STORED DATA
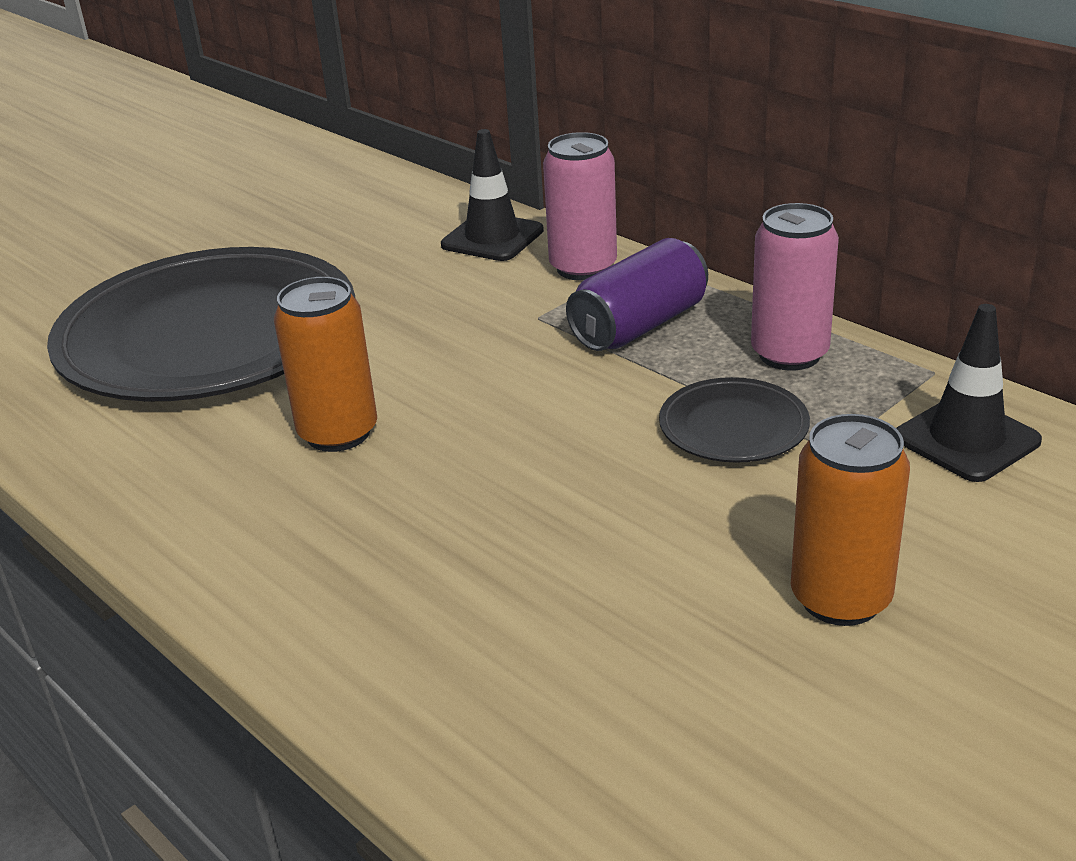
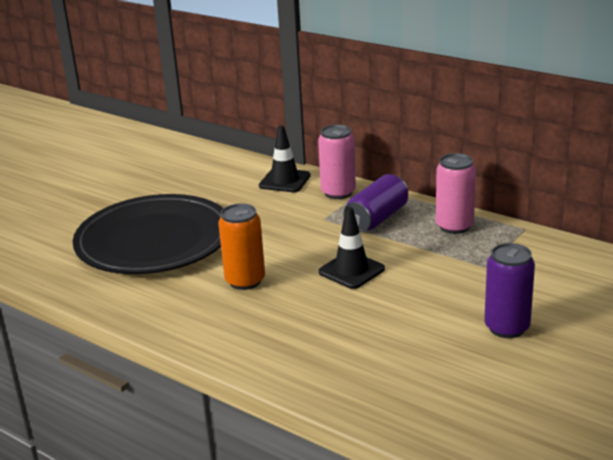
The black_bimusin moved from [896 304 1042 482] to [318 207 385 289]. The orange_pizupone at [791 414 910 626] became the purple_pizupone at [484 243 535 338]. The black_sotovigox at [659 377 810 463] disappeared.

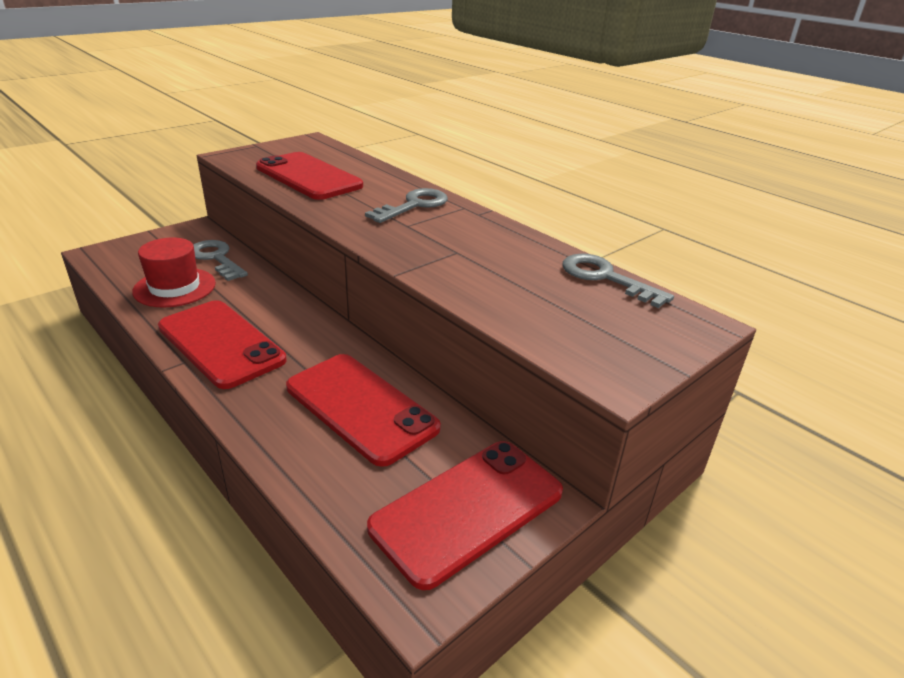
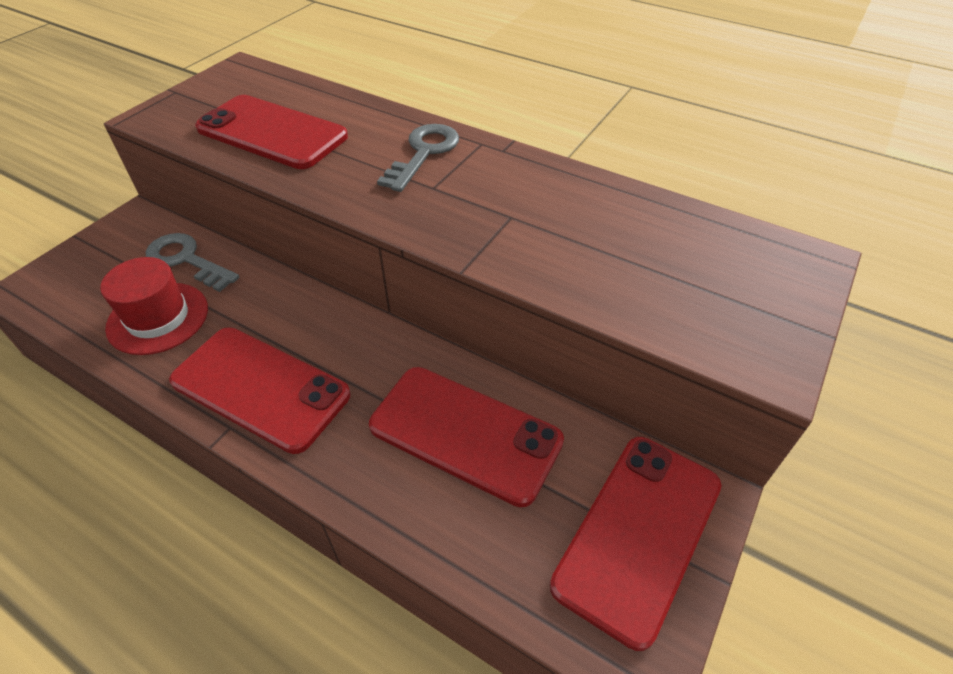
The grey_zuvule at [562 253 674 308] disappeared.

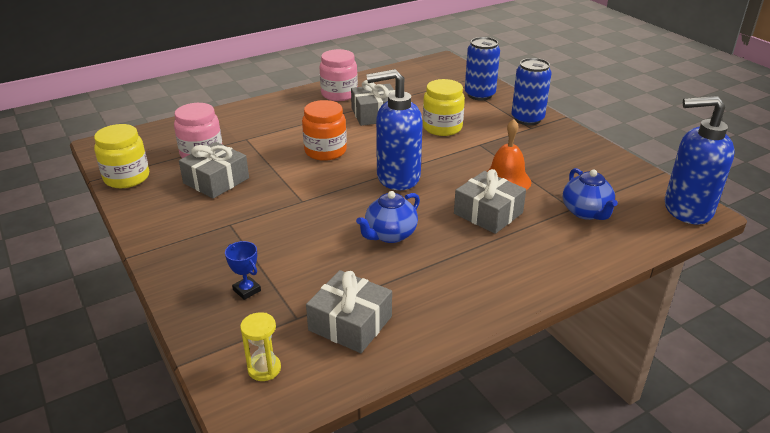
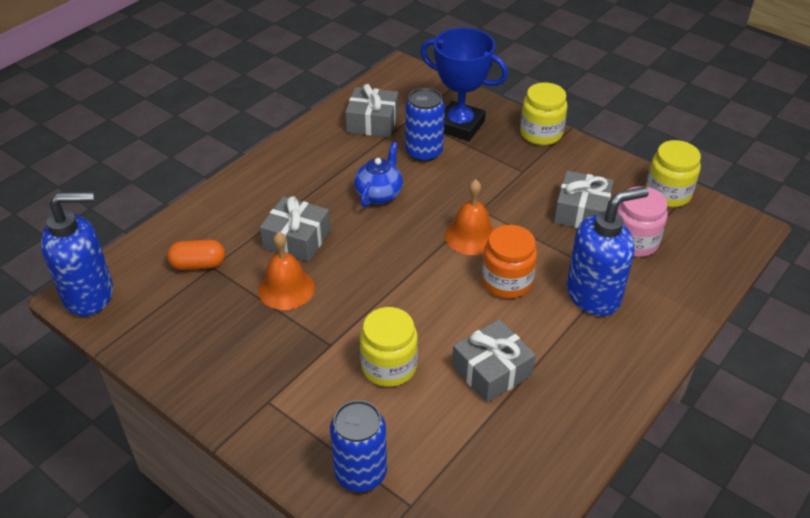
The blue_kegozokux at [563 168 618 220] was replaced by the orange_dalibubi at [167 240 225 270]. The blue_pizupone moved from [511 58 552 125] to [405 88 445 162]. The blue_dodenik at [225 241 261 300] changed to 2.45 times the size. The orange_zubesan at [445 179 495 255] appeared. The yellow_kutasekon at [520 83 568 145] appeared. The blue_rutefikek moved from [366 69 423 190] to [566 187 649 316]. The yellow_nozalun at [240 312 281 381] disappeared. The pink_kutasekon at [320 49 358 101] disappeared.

WHAT IS BEING ASKED
The whole listing above should be restated word for word, minus any images.

RESPONSE
The black_bimusin moved from [896 304 1042 482] to [318 207 385 289]. The orange_pizupone at [791 414 910 626] became the purple_pizupone at [484 243 535 338]. The black_sotovigox at [659 377 810 463] disappeared.

The grey_zuvule at [562 253 674 308] disappeared.

The blue_kegozokux at [563 168 618 220] was replaced by the orange_dalibubi at [167 240 225 270]. The blue_pizupone moved from [511 58 552 125] to [405 88 445 162]. The blue_dodenik at [225 241 261 300] changed to 2.45 times the size. The orange_zubesan at [445 179 495 255] appeared. The yellow_kutasekon at [520 83 568 145] appeared. The blue_rutefikek moved from [366 69 423 190] to [566 187 649 316]. The yellow_nozalun at [240 312 281 381] disappeared. The pink_kutasekon at [320 49 358 101] disappeared.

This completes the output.